Aim of the exercise:
Report every line of the records that contains the word "counterclockwise".

[Coordinate-based change listings]
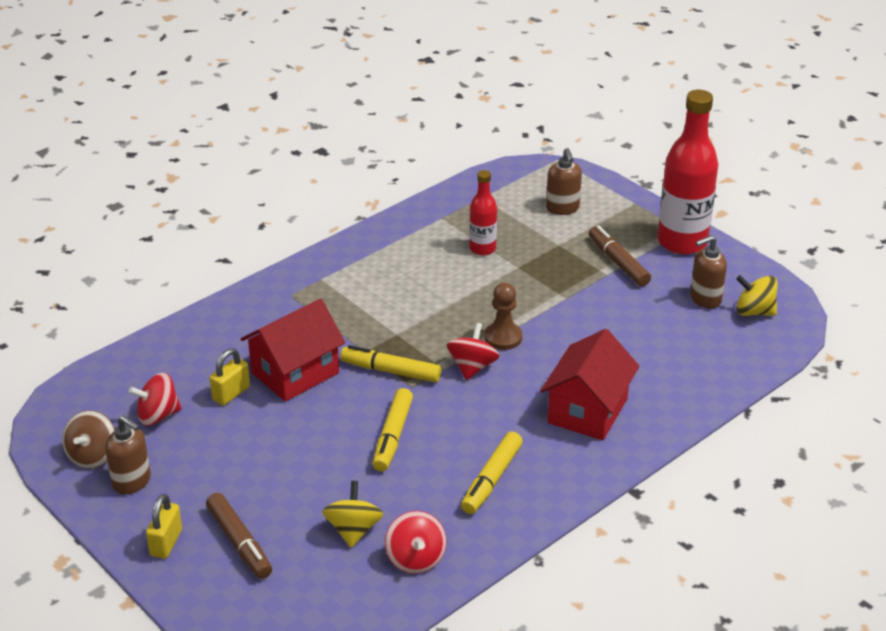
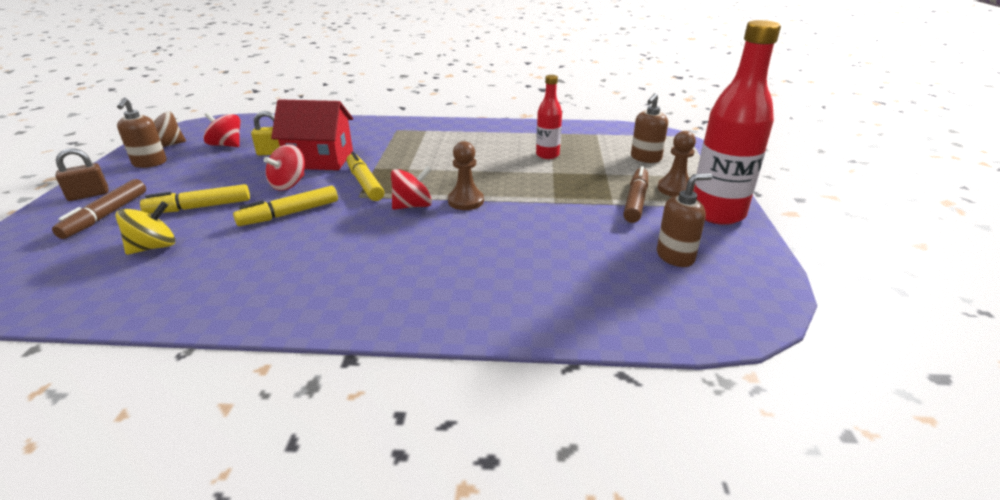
camera: 45 degrees right, 5 degrees down
(166, 543) = (88, 195): yellow padlock -> brown padlock
(415, 559) = (133, 288): red spinning top -> red spinning top (289, 184)
(491, 479) = (279, 273): yellow marker -> yellow marker (199, 207)
(587, 411) = (431, 274): red house -> none
(627, 233) = (675, 189): none -> brown pawn
(705, 299) = (675, 256): brown soap dispenser -> brown soap dispenser turned 135 degrees clockwise
(754, 311) = (713, 289): yellow spinning top -> none

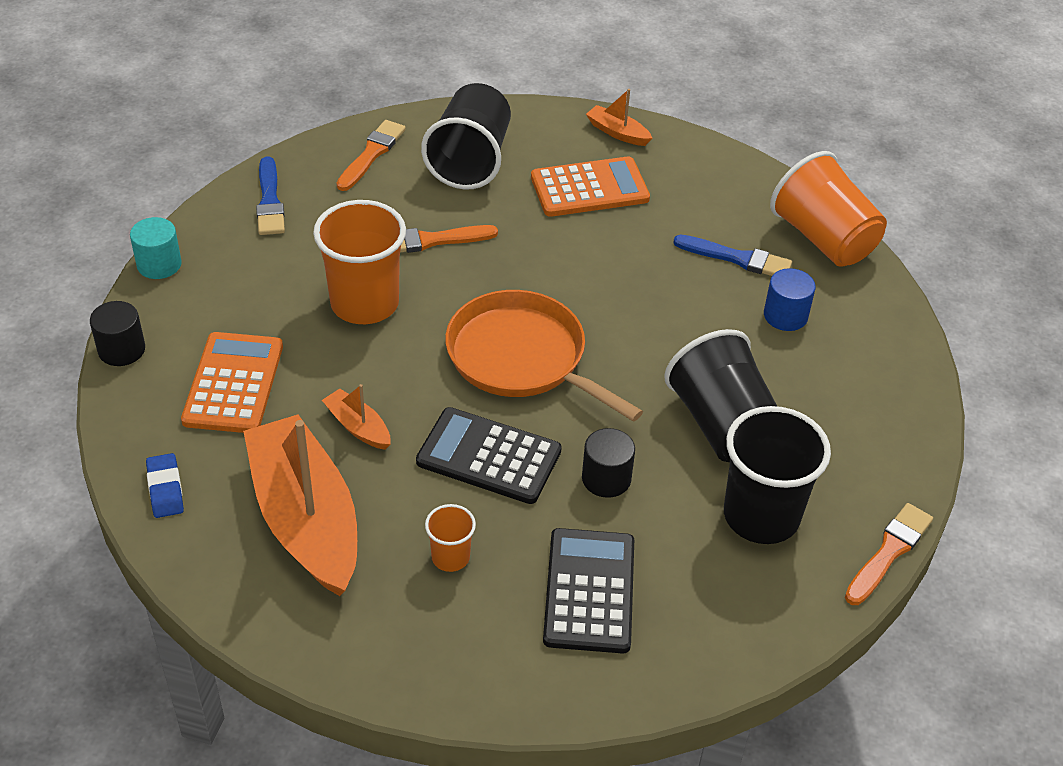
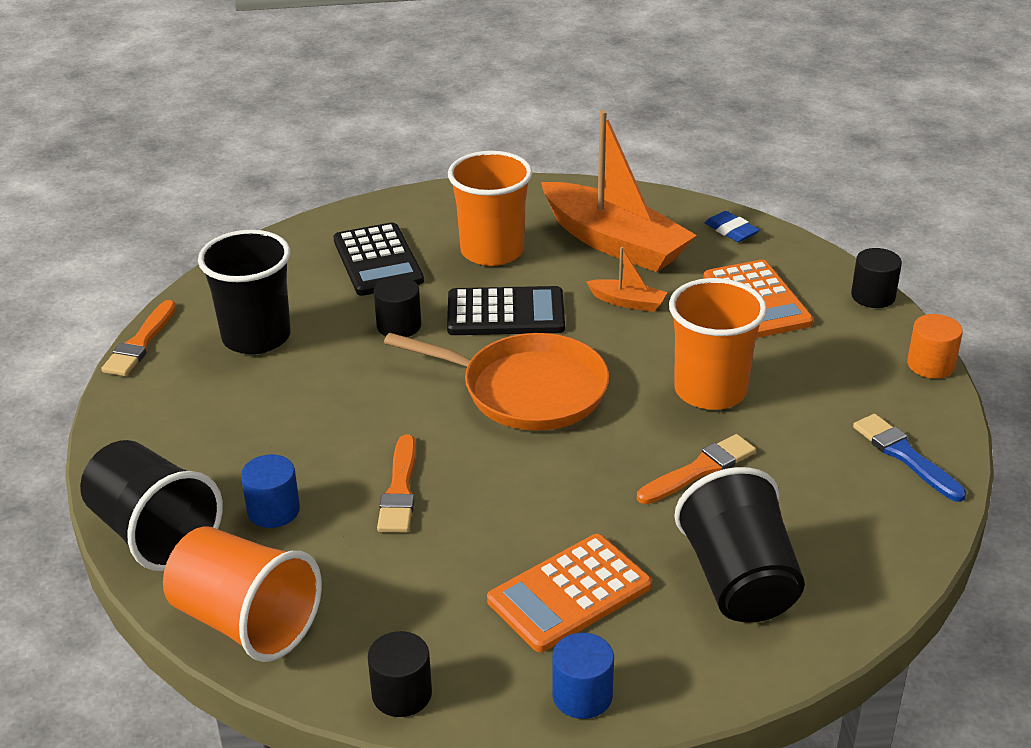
camera: 160 degrees right, 10 degrees down
(159, 264) = (930, 365): turquoise cylinder -> orange cylinder
(371, 154) = (859, 549): orange brush -> orange brush (399, 490)
(450, 557) = (492, 251): orange cup -> orange cup, size x2.07
(617, 132) = (582, 696): orange boat -> blue cylinder
(722, 425) = (311, 391): black cup -> black cup (155, 534)
(730, 166) = (402, 694): none -> black cylinder
(737, 258) = (348, 560): blue brush -> none

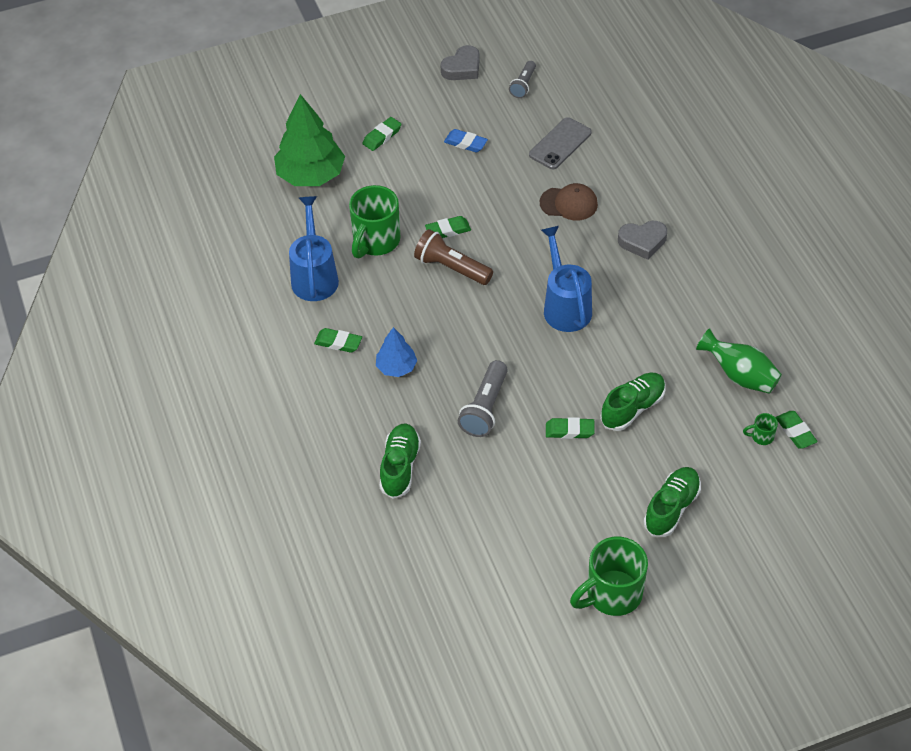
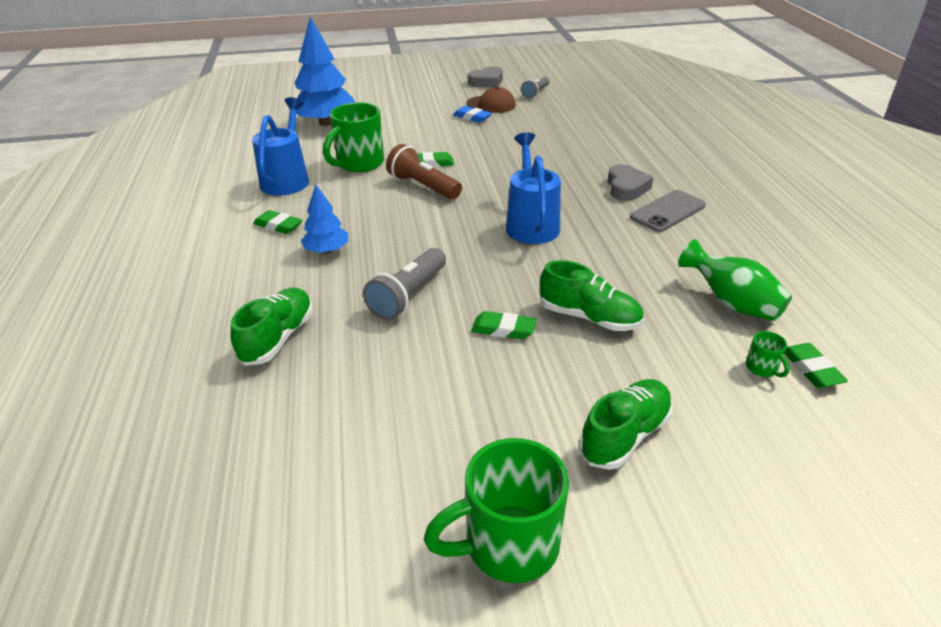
camera: 10 degrees right, 15 degrees down
(311, 175) = (326, 123): green tree -> blue tree
(382, 136) = (400, 108): green eraser -> none
(560, 144) = (558, 124): grey phone -> grey phone (667, 211)
(569, 203) = (556, 158): brown cap -> brown cap (491, 105)
(632, 408) = (589, 317): green shoe -> green shoe turned 60 degrees clockwise
(642, 242) = (626, 188): grey heart -> grey heart turned 90 degrees counterclockwise
(761, 436) = (762, 368): green mug -> green mug turned 120 degrees counterclockwise

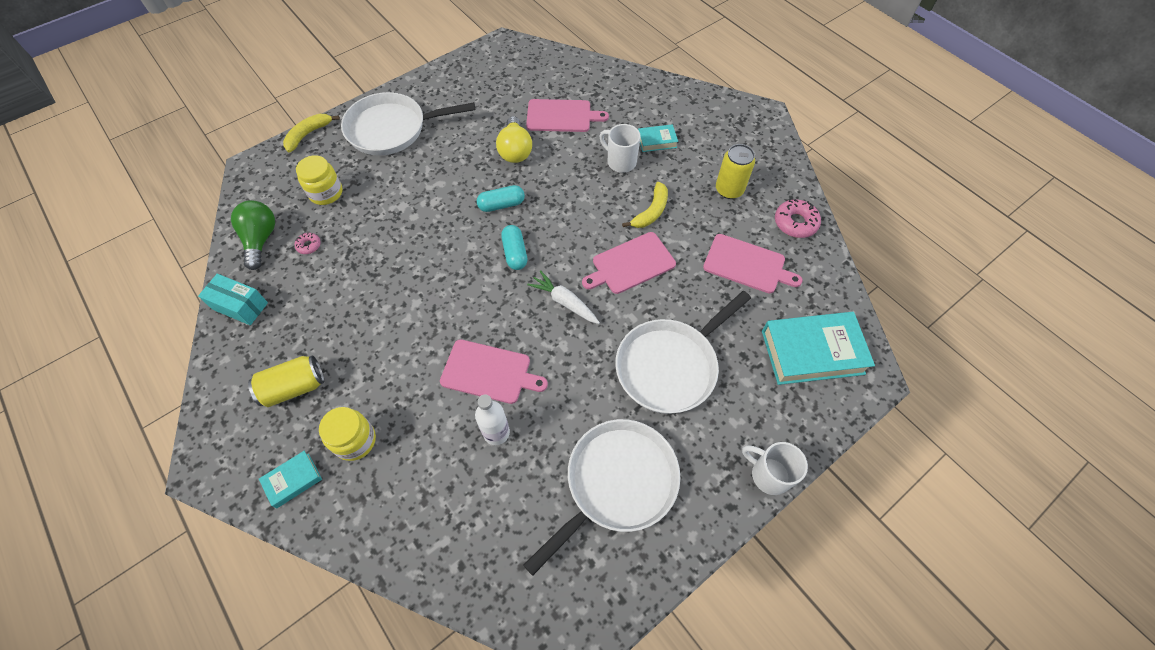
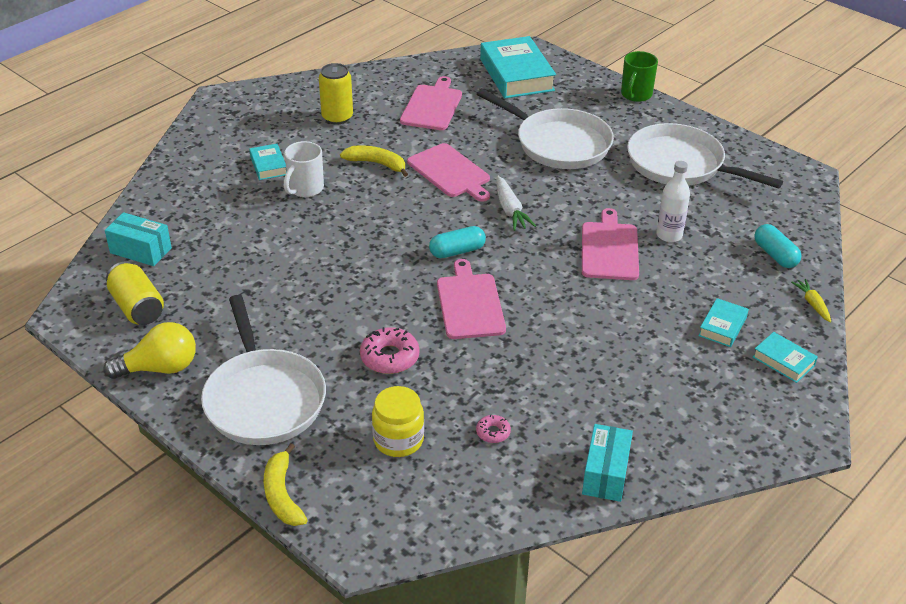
camera: 100 degrees left, 20 degrees down
(261, 240) = (496, 487): green light bulb -> none
(294, 387) = (688, 389): yellow can -> yellow can (137, 307)
(308, 134) = (282, 495): yellow banana -> yellow banana turned 45 degrees clockwise
(355, 440) = (722, 326): yellow jar -> turquoise book
(355, 542) = (812, 304): none -> yellow carrot
(501, 205) = (388, 271): turquoise capsule -> turquoise capsule (775, 255)
(515, 150) = (295, 272): yellow light bulb -> yellow light bulb (160, 368)
(561, 72) = (141, 250): none -> turquoise box
(561, 116) = (229, 241): pink cutting board -> pink cutting board (470, 303)
(564, 302) = (510, 210): white carrot -> white carrot turned 45 degrees counterclockwise
(769, 474) = (636, 95): white mug -> green mug
(795, 223) = (374, 81): pink donut -> pink donut (389, 357)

Exercise solution:
(642, 242) = (626, 188): grey heart -> grey heart turned 90 degrees counterclockwise
(761, 436) = (762, 368): green mug -> green mug turned 120 degrees counterclockwise
(564, 302) = (510, 210): white carrot -> white carrot turned 45 degrees counterclockwise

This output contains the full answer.